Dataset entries
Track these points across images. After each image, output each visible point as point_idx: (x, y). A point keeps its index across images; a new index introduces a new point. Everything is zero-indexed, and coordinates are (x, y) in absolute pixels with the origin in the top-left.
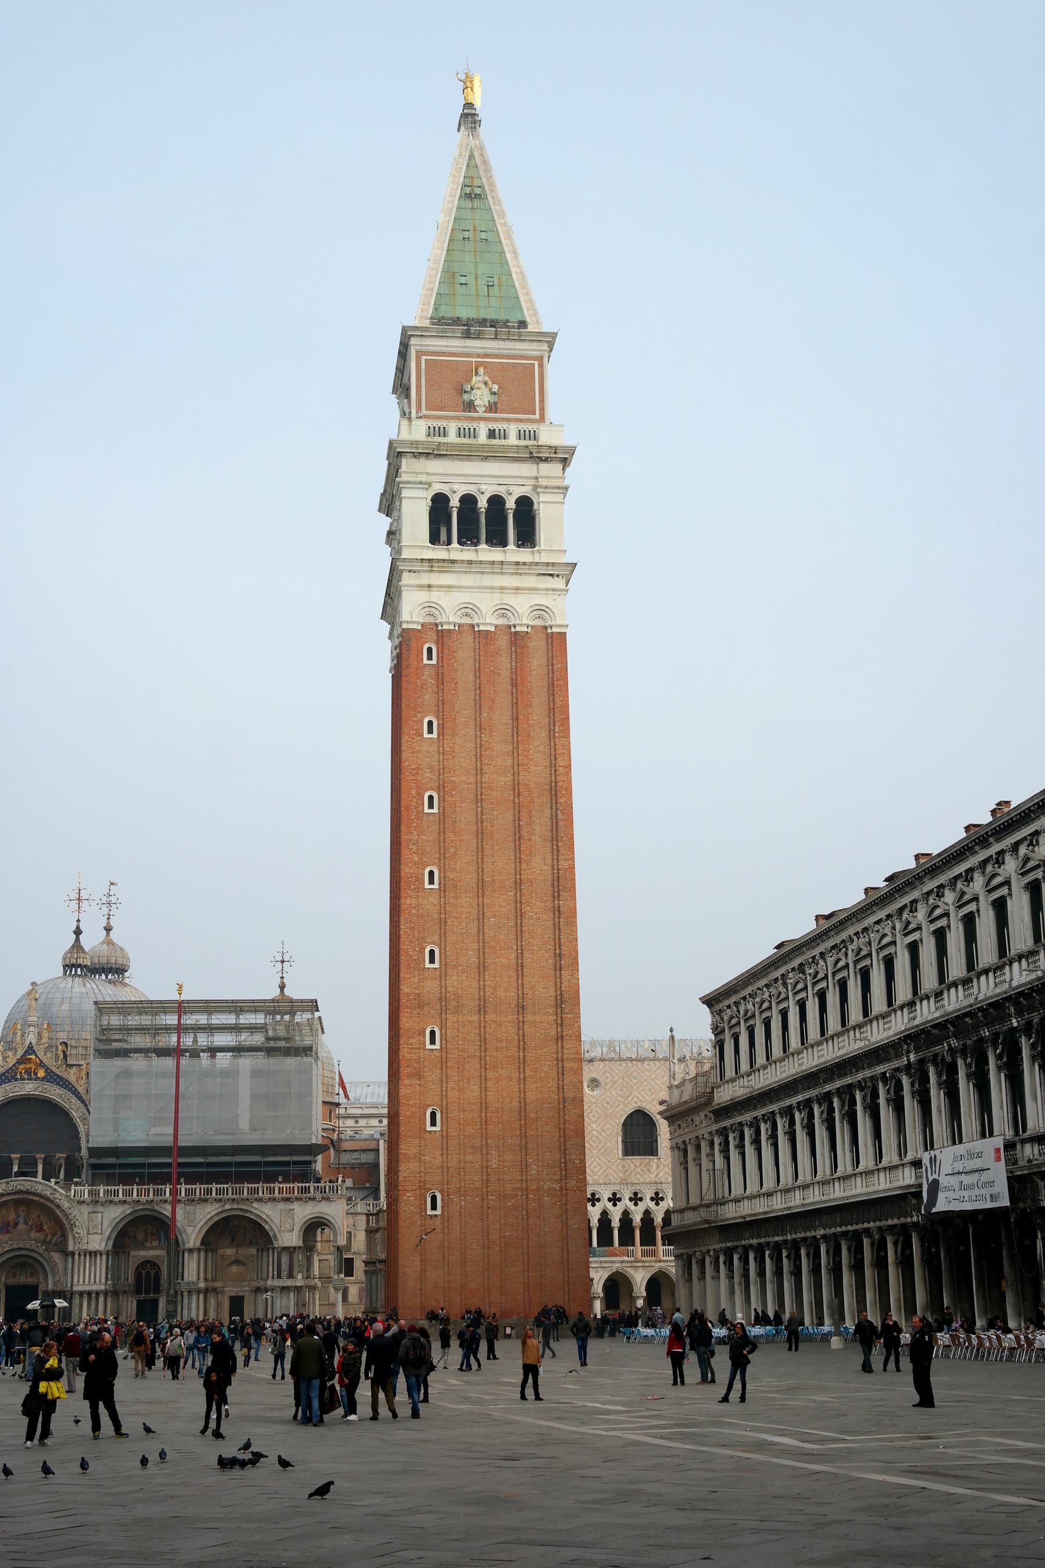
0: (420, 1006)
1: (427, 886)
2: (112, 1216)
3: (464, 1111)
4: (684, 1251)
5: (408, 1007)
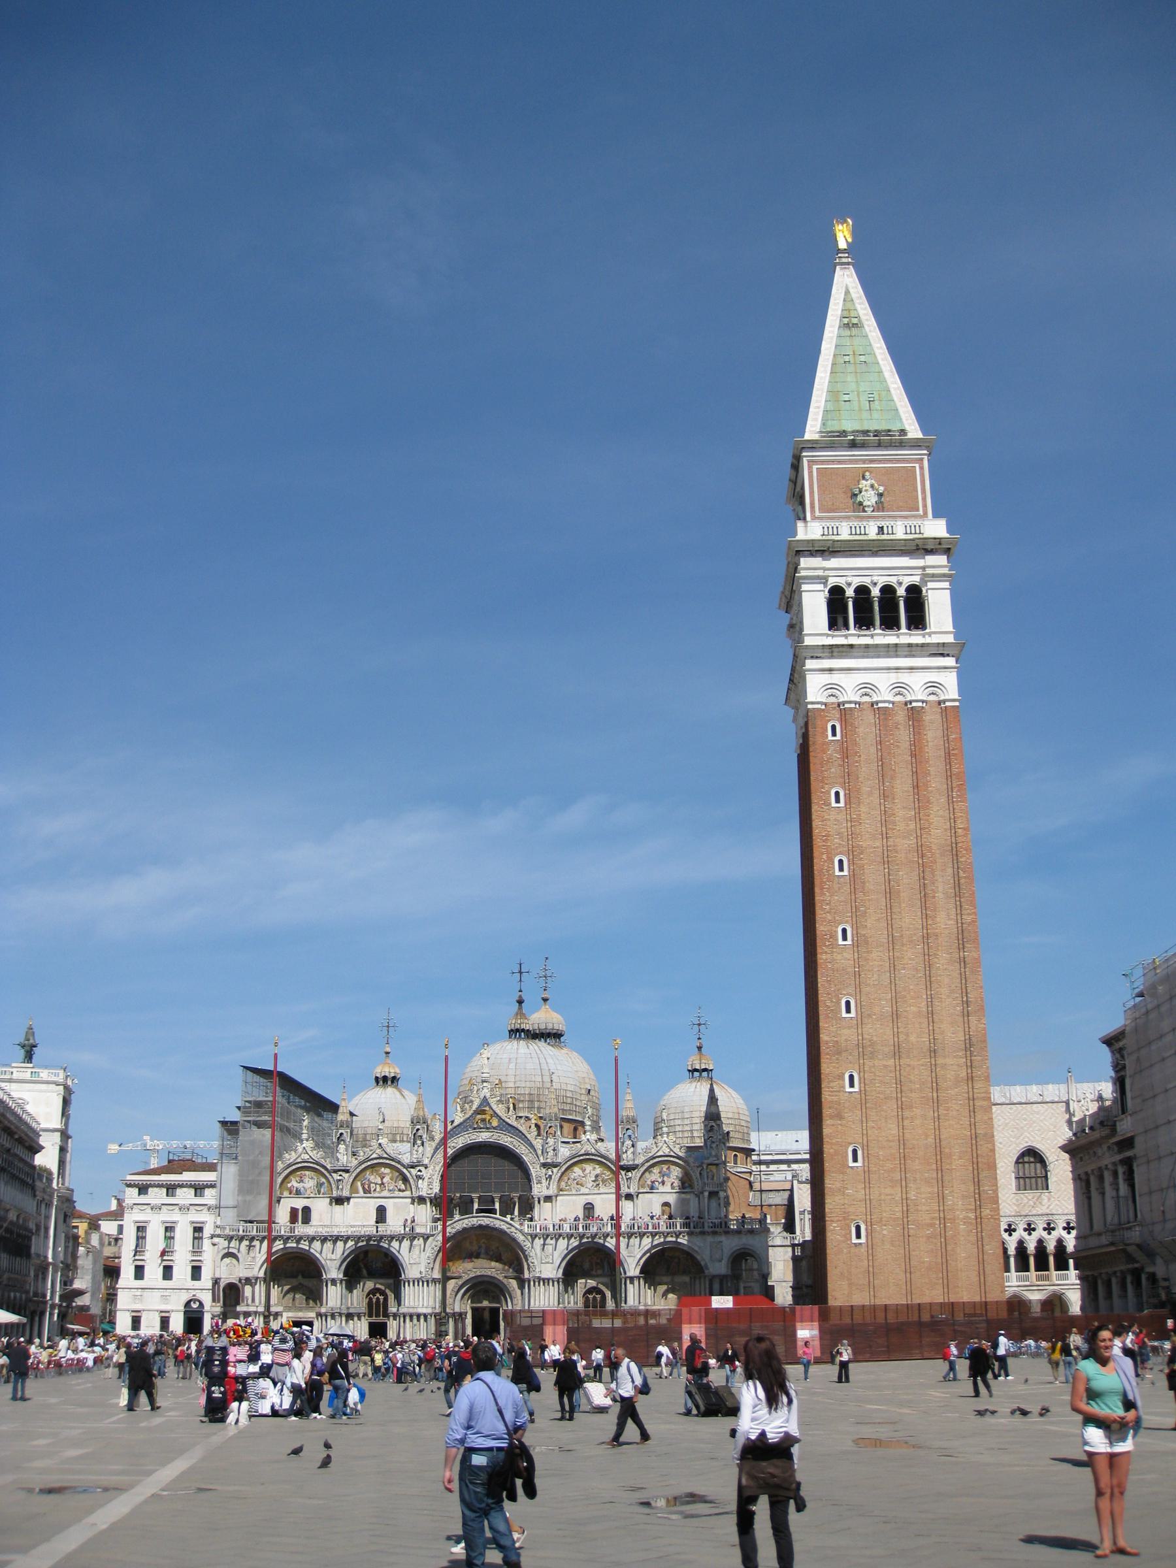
0: (839, 1053)
1: (841, 942)
4: (1089, 1273)
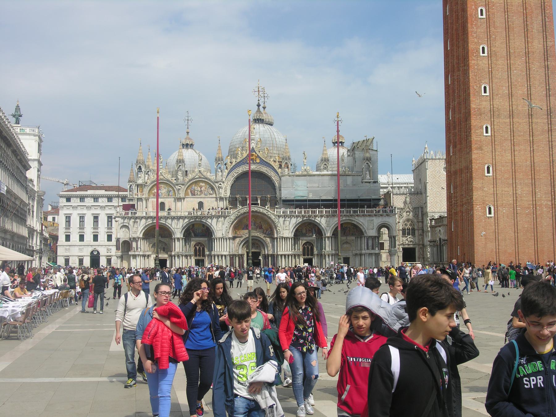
0: (481, 115)
1: (481, 54)
2: (294, 221)
3: (503, 166)
5: (475, 115)
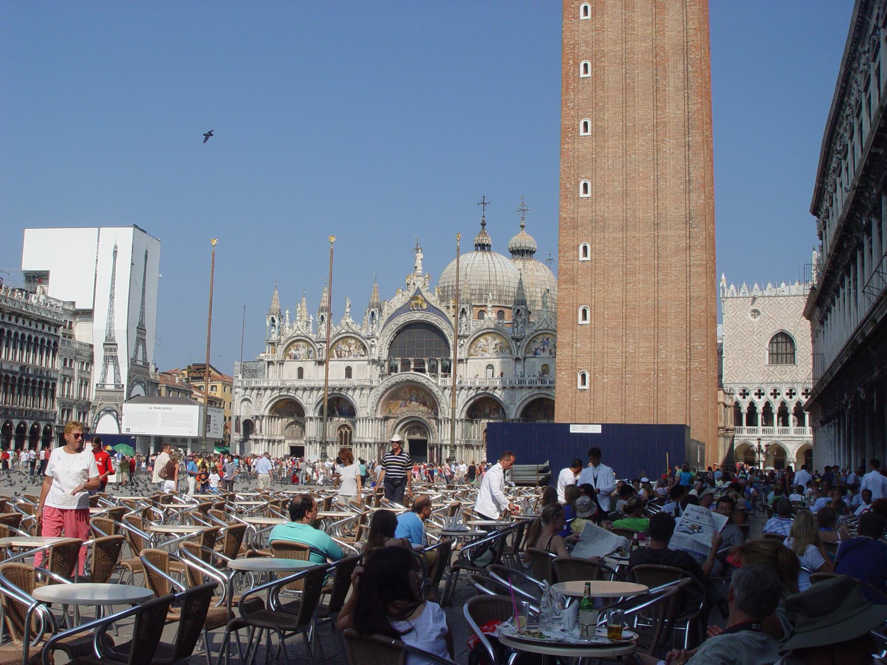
0: (575, 227)
1: (582, 133)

SET TASK: Find each line of the items above that contains the word "Everything", matching case exactly, and copy those lines.

EXPECTED OUTPUT:
Track these points across images. After each image, output each visible point as point_idx: (x, y). A point keeps its index across images; a new index introduces a new point. Everything is zero-indexed, and coordinates are (x, y) in absolute pixels with the origin in the top-left.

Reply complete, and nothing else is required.